Pictures are to be omitted; everything else in the data must be transcribed exactly.

— Supplied information —

*** Begin section ***

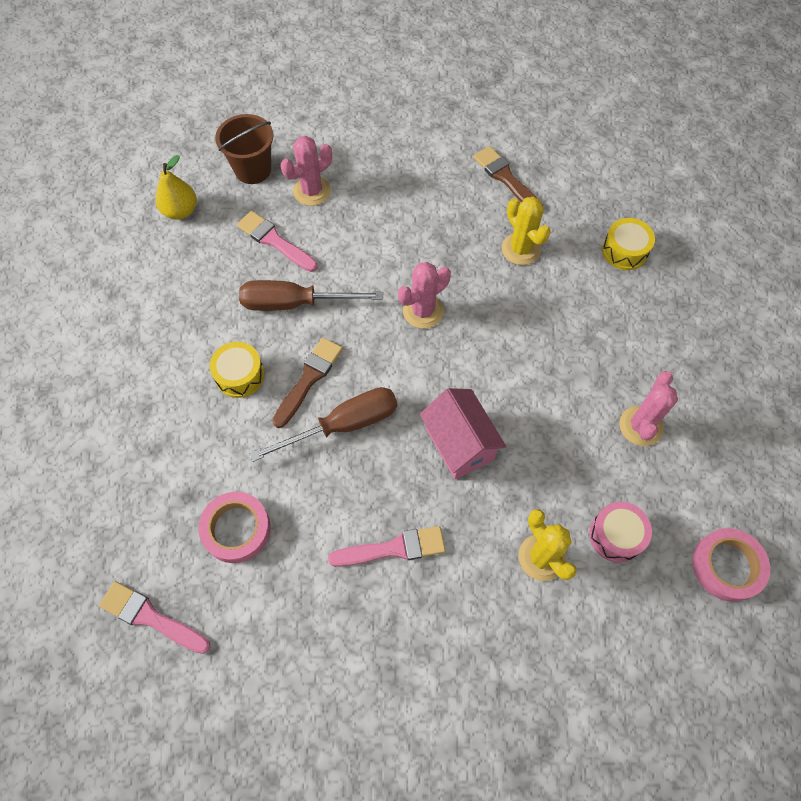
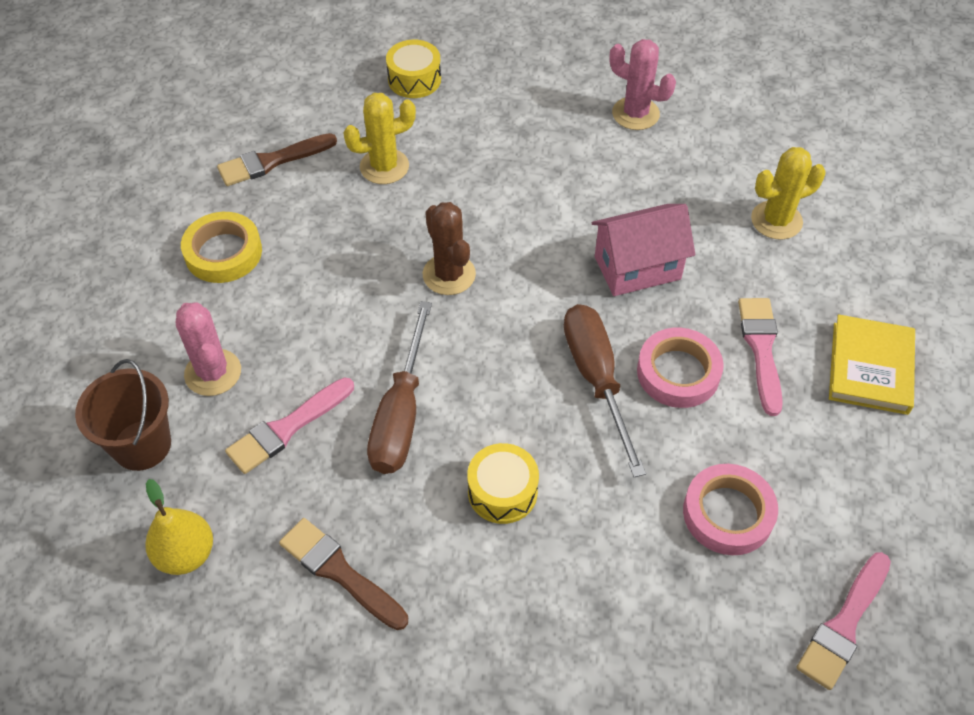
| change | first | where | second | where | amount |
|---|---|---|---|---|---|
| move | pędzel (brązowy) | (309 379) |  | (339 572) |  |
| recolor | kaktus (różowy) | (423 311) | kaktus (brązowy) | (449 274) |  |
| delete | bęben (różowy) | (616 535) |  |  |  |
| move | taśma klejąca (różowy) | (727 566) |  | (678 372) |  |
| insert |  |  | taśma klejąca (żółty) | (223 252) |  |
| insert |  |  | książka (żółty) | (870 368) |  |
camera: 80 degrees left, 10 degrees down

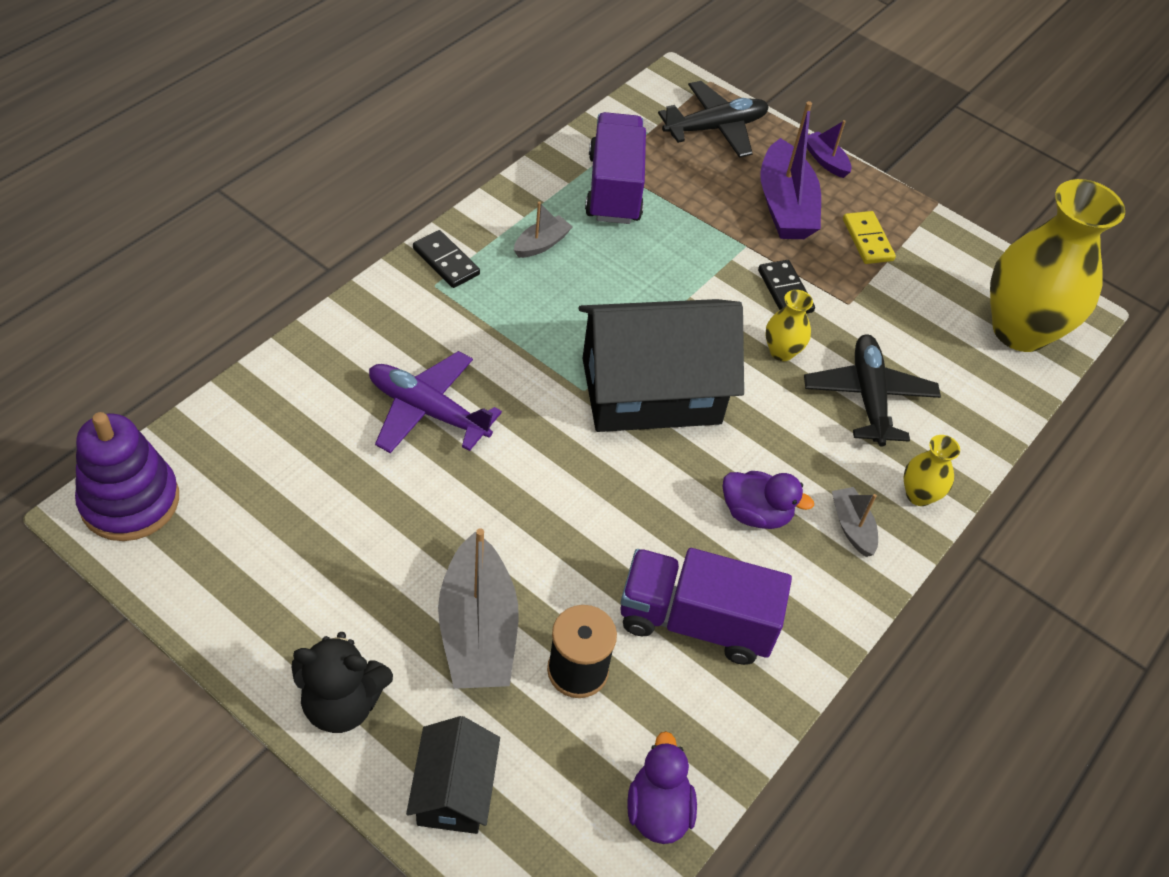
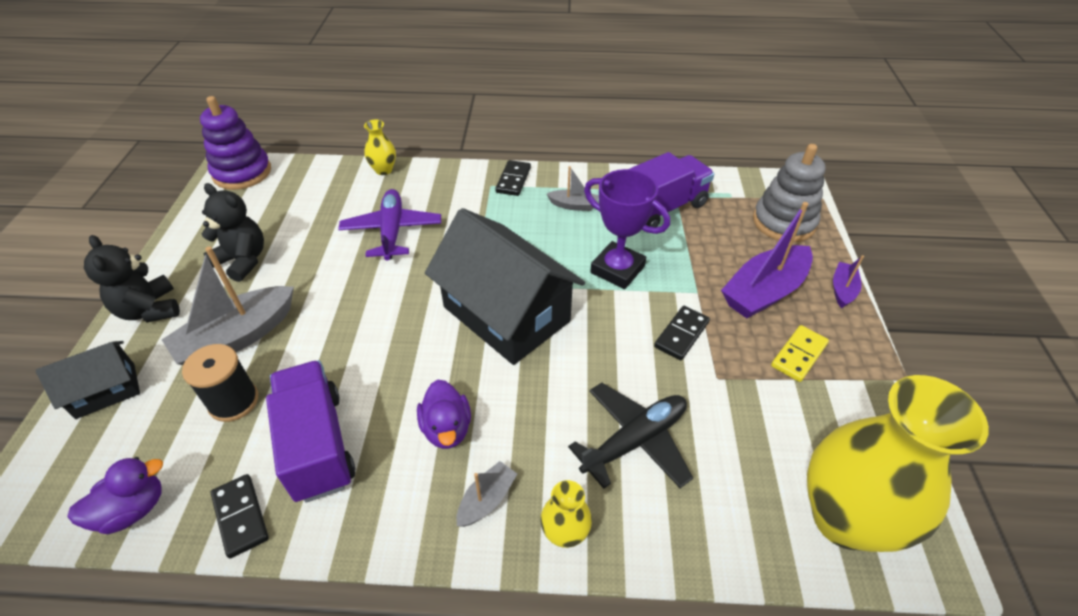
| change | first | where | second | where | amount |
|---|---|---|---|---|---|
| replace | samolot (czarny) | (715 128) | zabawka nakładanka (szary) | (783 222) |  |
| move | wazon (żółty) | (781 351) |  | (383 170) |  |
| insert |  |  | miś (czarny) | (243 260) |  |
| insert |  |  | kostka domina (czarny) | (241 516) |  |
| insert |  |  | puchar (fioletowy) | (617 269) |  |
camera: 60 degrees right, 5 degrees down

*** End section ***

— Exercise result —
| change | first | where | second | where | amount |
|---|---|---|---|---|---|
| move | pędzel (brązowy) | (309 379) |  | (339 572) |  |
| recolor | kaktus (różowy) | (423 311) | kaktus (brązowy) | (449 274) |  |
| delete | bęben (różowy) | (616 535) |  |  |  |
| move | taśma klejąca (różowy) | (727 566) |  | (678 372) |  |
| insert |  |  | taśma klejąca (żółty) | (223 252) |  |
| insert |  |  | książka (żółty) | (870 368) |  |
camera: 80 degrees left, 10 degrees down

| change | first | where | second | where | amount |
|---|---|---|---|---|---|
| replace | samolot (czarny) | (715 128) | zabawka nakładanka (szary) | (783 222) |  |
| move | wazon (żółty) | (781 351) |  | (383 170) |  |
| insert |  |  | miś (czarny) | (243 260) |  |
| insert |  |  | kostka domina (czarny) | (241 516) |  |
| insert |  |  | puchar (fioletowy) | (617 269) |  |
camera: 60 degrees right, 5 degrees down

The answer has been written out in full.